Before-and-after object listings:
+-------+

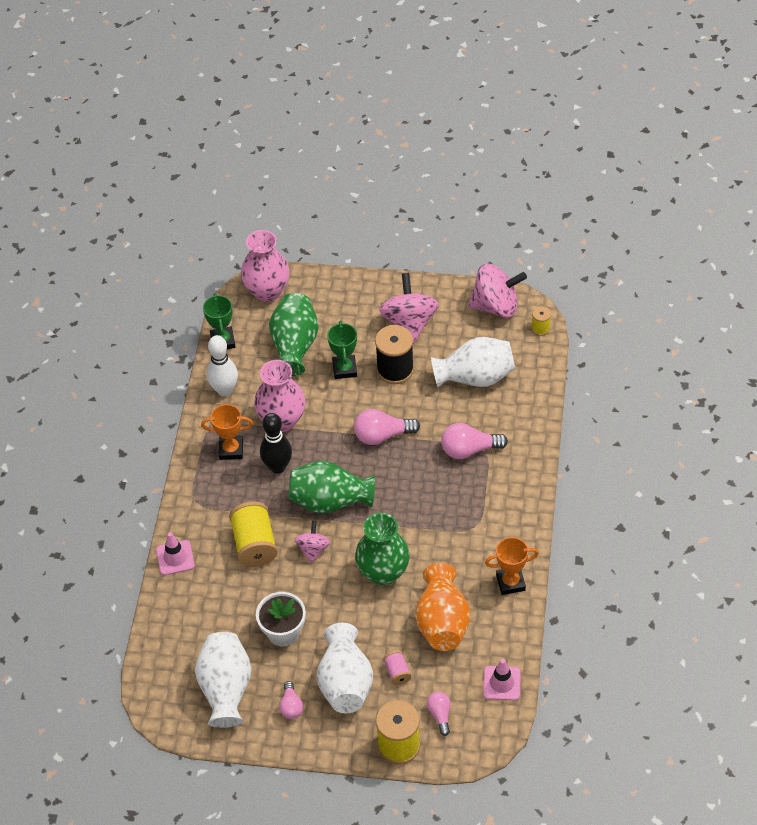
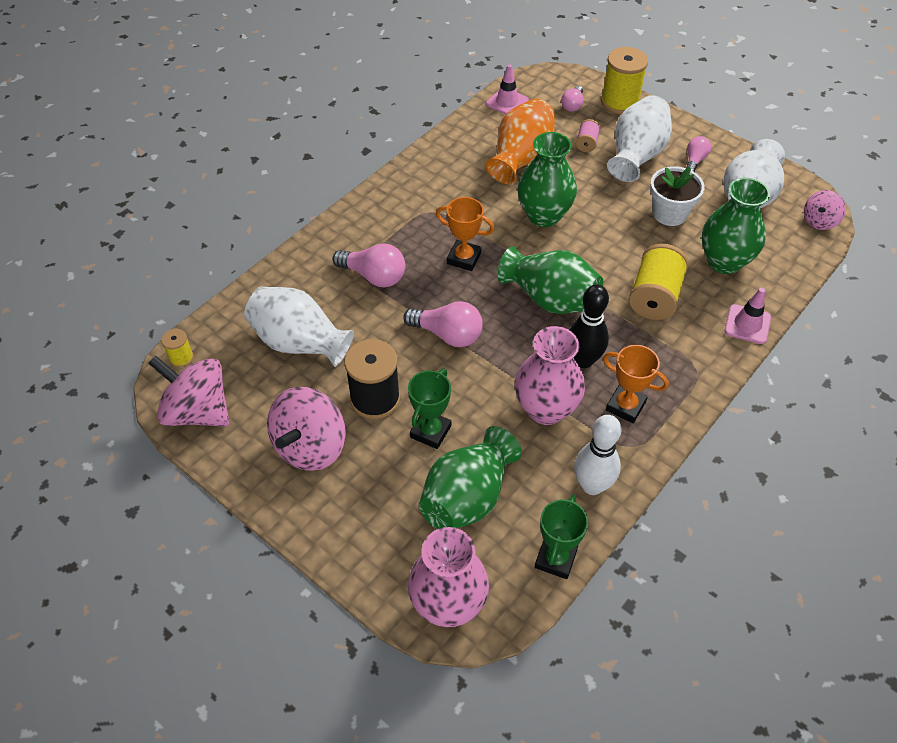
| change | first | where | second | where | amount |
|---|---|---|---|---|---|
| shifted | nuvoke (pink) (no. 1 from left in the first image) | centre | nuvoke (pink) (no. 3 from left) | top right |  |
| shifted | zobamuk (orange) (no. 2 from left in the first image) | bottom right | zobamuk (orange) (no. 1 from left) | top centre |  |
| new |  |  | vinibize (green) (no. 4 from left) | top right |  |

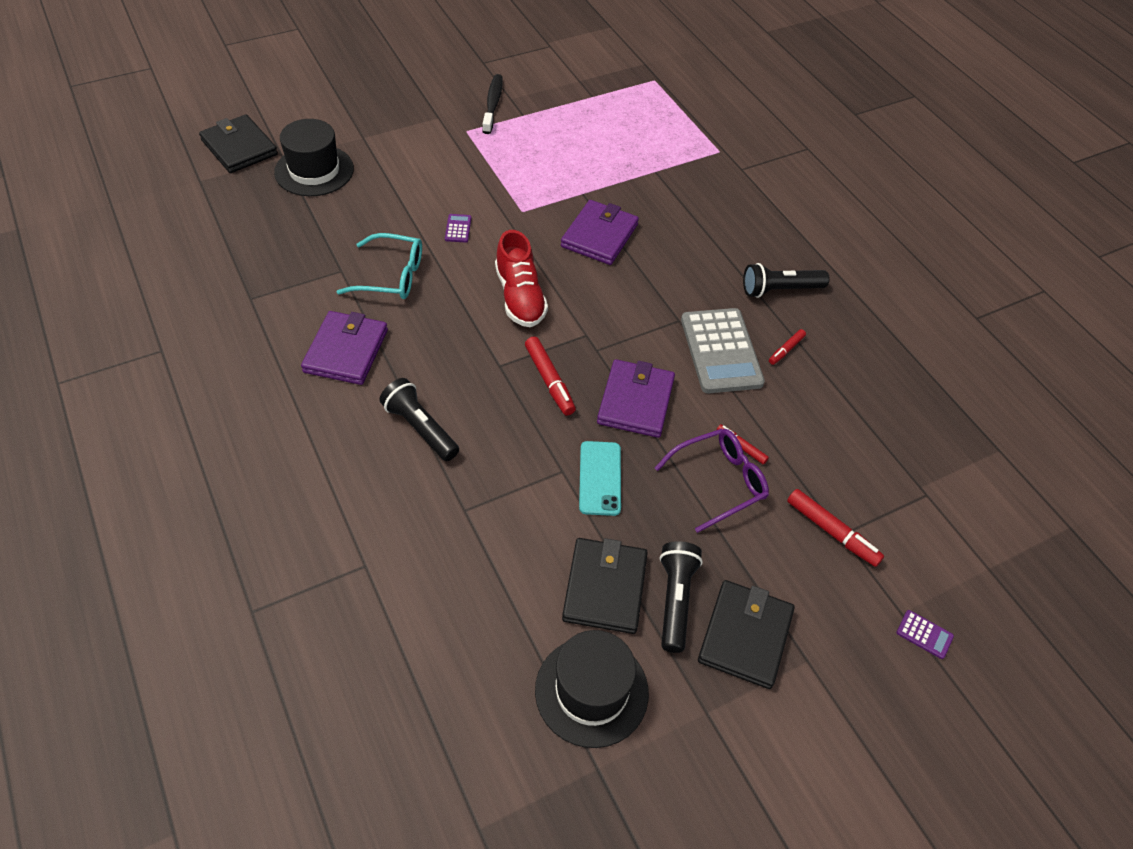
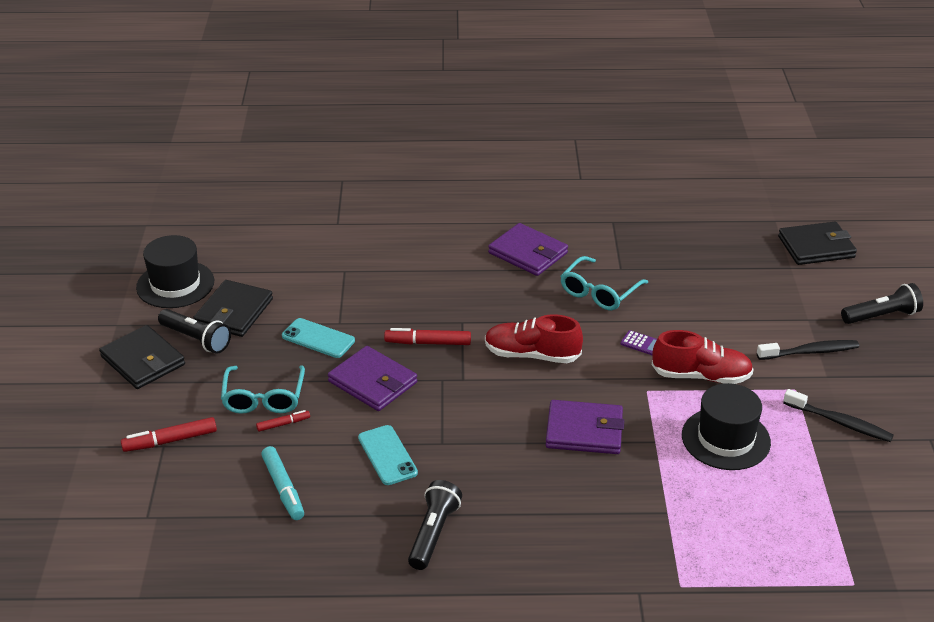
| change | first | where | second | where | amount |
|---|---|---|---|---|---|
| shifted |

+-------+

Task item → The expected output is every line of the data, unchanged, with the pictures skipped.

Response to the exercise →
| change | first | where | second | where | amount |
|---|---|---|---|---|---|
| shifted | nuvoke (pink) (no. 1 from left in the first image) | centre | nuvoke (pink) (no. 3 from left) | top right |  |
| shifted | zobamuk (orange) (no. 2 from left in the first image) | bottom right | zobamuk (orange) (no. 1 from left) | top centre |  |
| new |  |  | vinibize (green) (no. 4 from left) | top right |  |

| change | first | where | second | where | amount |
|---|---|---|---|---|---|
| shifted |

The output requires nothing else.